Exercise objective: Could you quote the lines below word for word, leaving the pictures out of your answer?

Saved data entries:
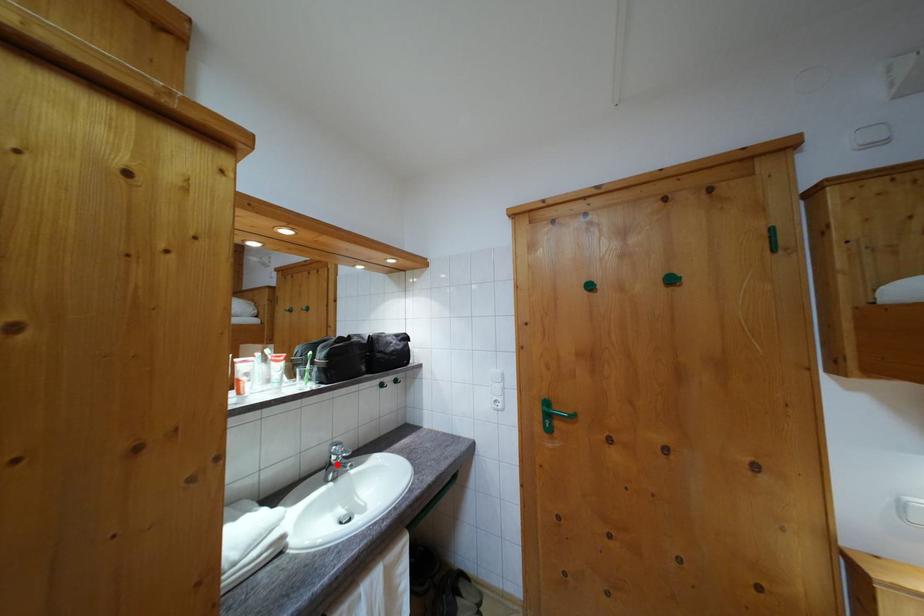
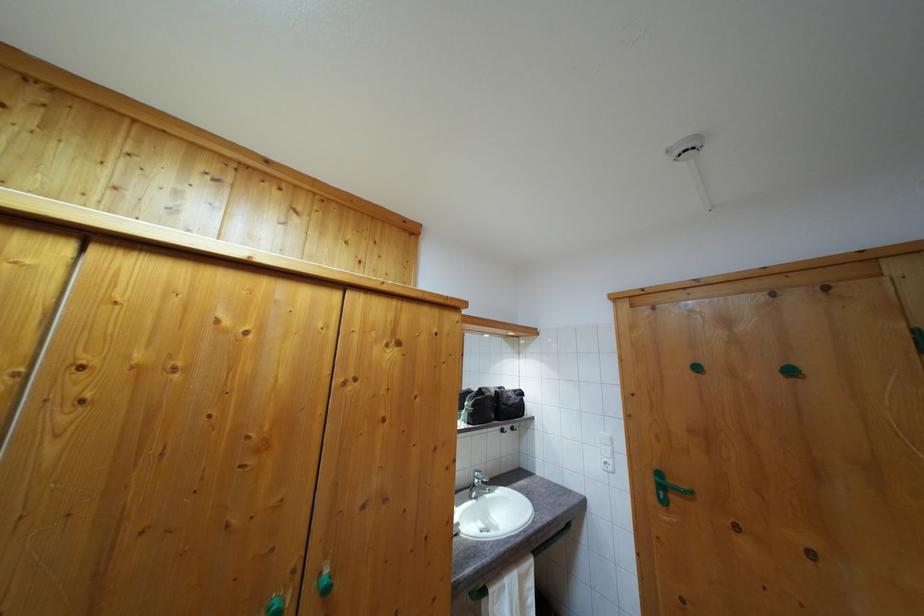
Question: I am providing you with two images of the same scene from different viewpoints. A red point is shown in image1. For the corresponding object point in image2, is it positioned nearer or farther from the camera?

Choices:
 (A) Nearer
 (B) Farther

Answer: (B)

Result:
Question: I am providing you with two images of the same scene from different viewpoints. A red point is shown in image1. For the corresponding object point in image2, is it positioned nearer or farther from the camera?

Choices:
 (A) Nearer
 (B) Farther

Answer: (B)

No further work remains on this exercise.